┌──

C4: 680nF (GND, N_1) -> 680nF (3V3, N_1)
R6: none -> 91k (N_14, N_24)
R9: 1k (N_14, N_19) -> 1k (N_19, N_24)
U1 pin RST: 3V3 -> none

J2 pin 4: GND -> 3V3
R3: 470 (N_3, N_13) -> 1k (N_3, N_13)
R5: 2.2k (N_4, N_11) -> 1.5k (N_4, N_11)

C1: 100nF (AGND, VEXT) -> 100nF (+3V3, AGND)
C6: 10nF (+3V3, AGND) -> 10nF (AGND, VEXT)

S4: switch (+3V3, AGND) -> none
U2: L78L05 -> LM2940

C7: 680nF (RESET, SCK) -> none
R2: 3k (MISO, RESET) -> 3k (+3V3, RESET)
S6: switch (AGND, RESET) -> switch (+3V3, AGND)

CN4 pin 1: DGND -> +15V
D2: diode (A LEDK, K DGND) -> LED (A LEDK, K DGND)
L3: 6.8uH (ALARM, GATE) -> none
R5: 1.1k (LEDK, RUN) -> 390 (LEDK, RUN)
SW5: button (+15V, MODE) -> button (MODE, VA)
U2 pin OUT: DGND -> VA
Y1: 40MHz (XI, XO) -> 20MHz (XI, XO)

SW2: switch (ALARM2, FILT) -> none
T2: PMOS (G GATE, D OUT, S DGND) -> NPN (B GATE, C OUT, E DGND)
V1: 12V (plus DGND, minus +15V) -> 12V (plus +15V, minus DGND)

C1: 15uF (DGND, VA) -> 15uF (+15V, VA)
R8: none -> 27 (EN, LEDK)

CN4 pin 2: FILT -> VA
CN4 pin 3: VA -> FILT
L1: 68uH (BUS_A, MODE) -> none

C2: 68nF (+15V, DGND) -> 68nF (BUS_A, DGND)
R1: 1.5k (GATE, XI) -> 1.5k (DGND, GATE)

└──

WHAT IS NEEDED >>
Copy each line of the listing above that contains the word "FILT".

YOUR SOLUTION >>
SW2: switch (ALARM2, FILT) -> none
CN4 pin 2: FILT -> VA
CN4 pin 3: VA -> FILT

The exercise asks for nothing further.